-- INPUT DATA --
*** Block opens ***

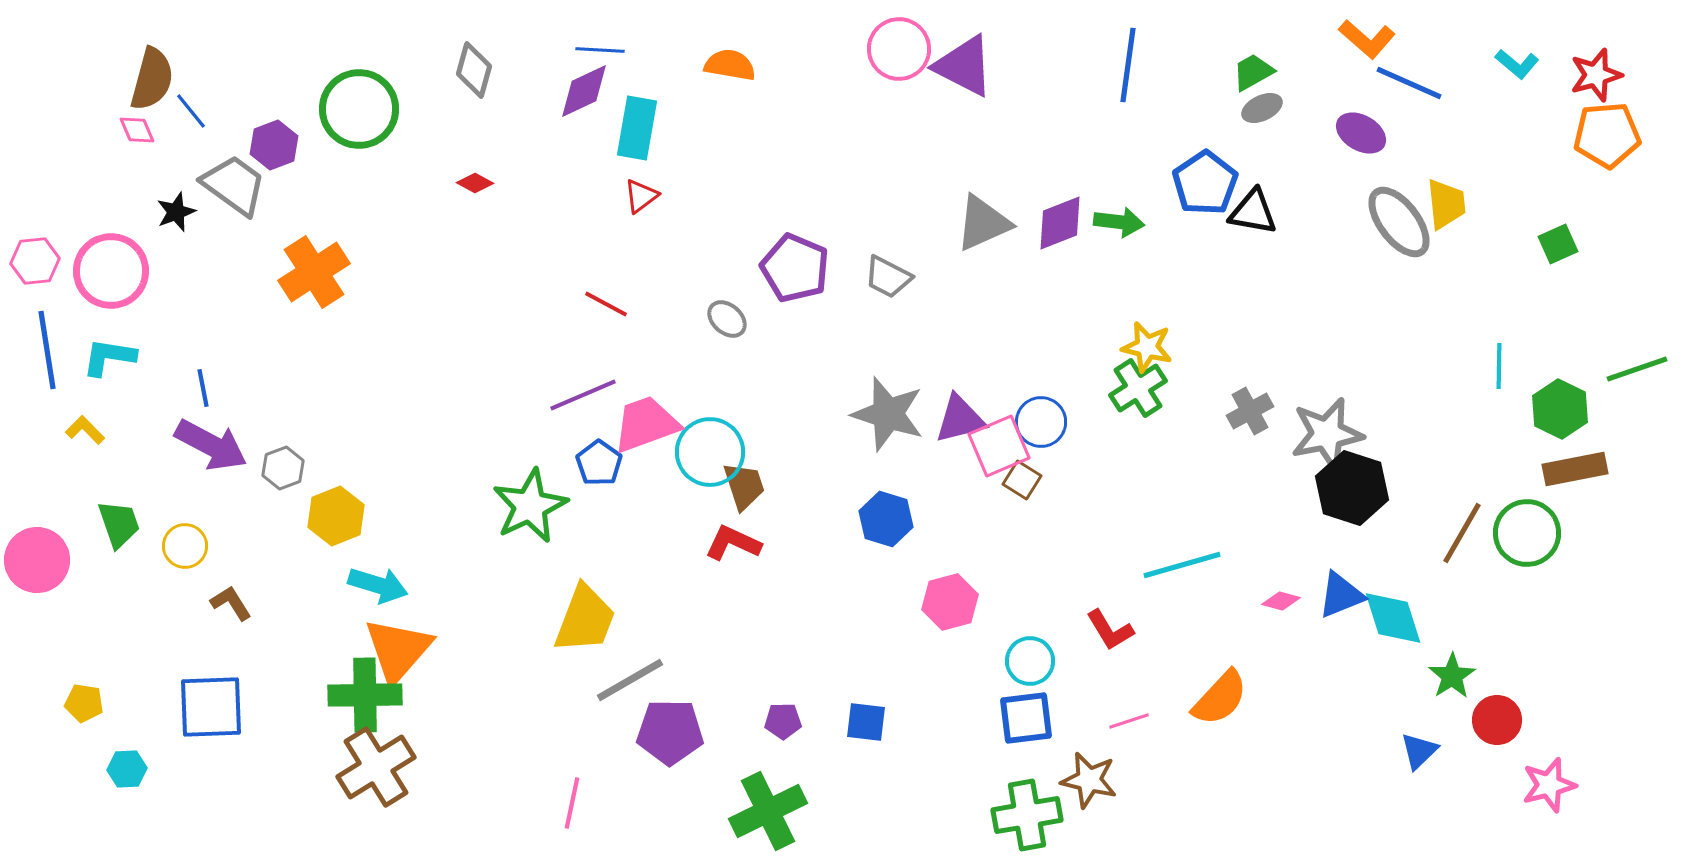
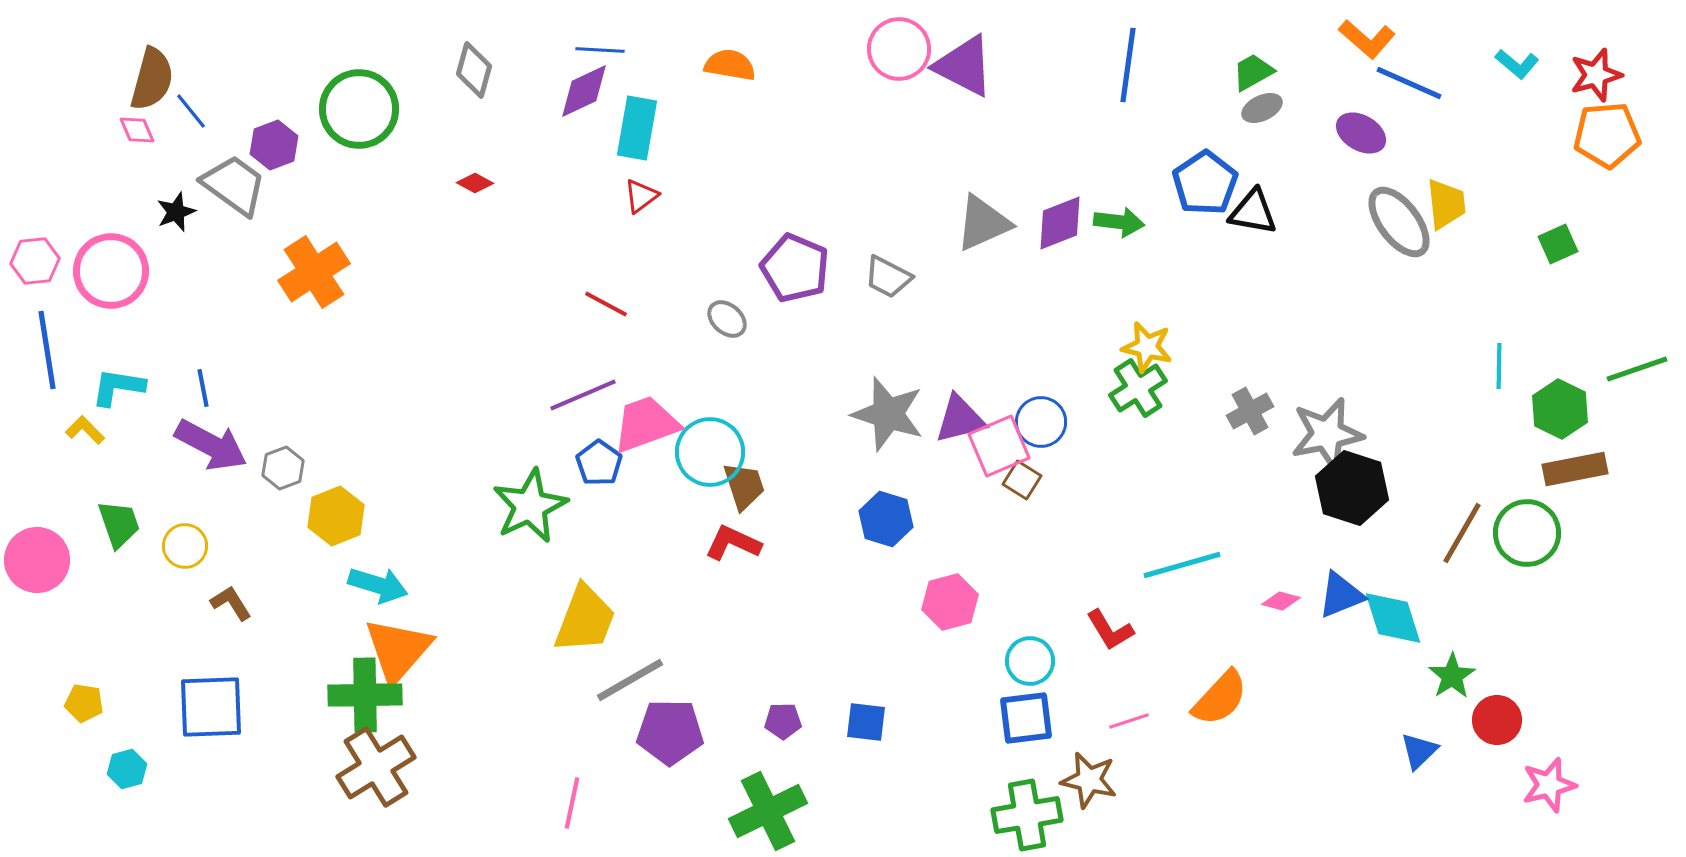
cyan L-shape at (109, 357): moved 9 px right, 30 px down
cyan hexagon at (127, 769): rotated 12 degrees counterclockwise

*** Block closes ***
*** Block opens ***

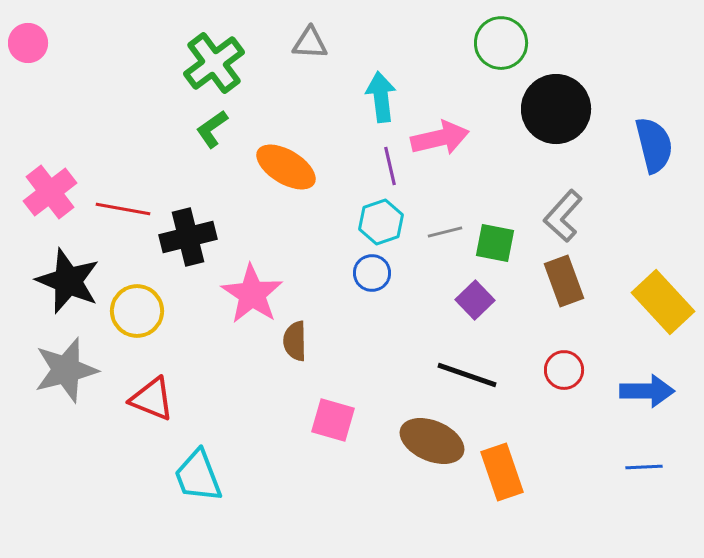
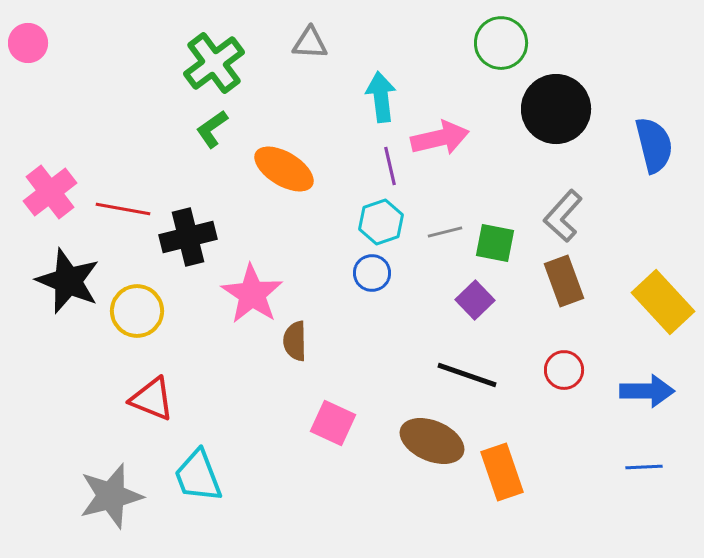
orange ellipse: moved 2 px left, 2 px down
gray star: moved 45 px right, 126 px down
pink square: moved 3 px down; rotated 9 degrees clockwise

*** Block closes ***

-- WHAT IS BEING ASKED --
Give only the lines from the one holding "cyan L-shape at" through the one holding "cyan hexagon at", each restated exactly as it appears above.

-- TASK ANSWER --
cyan L-shape at (109, 357): moved 9 px right, 30 px down
cyan hexagon at (127, 769): rotated 12 degrees counterclockwise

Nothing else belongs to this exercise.